**What needs to be done**. Filter the listing below down to the lines containing the word "white".
:::
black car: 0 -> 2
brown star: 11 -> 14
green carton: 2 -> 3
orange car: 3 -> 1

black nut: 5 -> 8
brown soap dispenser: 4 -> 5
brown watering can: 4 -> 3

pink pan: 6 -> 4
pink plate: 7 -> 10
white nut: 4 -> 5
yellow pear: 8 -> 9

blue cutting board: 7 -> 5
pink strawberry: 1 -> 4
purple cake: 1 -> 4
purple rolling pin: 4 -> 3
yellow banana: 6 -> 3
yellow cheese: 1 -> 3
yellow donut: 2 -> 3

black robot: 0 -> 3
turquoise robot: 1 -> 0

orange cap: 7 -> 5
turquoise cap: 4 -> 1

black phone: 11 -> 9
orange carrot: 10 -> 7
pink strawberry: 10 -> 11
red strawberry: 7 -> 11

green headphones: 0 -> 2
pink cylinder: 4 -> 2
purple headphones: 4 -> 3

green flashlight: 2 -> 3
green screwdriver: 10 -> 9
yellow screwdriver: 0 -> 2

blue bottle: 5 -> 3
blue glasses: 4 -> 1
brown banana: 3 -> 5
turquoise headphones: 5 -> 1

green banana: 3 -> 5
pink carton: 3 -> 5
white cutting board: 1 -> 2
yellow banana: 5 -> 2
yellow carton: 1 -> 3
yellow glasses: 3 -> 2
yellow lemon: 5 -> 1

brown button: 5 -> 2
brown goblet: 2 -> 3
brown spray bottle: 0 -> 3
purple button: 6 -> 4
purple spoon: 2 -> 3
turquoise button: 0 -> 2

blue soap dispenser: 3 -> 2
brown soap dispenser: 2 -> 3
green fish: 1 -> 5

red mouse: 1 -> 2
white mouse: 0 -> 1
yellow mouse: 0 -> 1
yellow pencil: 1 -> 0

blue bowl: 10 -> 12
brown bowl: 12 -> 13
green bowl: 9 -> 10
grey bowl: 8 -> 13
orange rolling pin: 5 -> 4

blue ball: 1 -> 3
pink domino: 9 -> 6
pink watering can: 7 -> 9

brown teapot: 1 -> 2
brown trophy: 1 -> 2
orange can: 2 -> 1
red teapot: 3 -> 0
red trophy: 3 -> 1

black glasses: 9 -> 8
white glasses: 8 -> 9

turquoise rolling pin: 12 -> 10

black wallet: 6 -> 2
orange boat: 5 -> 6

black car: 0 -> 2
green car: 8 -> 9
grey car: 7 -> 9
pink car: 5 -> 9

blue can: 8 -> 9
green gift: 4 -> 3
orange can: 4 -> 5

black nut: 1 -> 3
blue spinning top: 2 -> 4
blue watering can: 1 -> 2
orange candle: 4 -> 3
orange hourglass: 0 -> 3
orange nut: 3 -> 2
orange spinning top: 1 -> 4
:::
**Task answer**.
white nut: 4 -> 5
white cutting board: 1 -> 2
white mouse: 0 -> 1
white glasses: 8 -> 9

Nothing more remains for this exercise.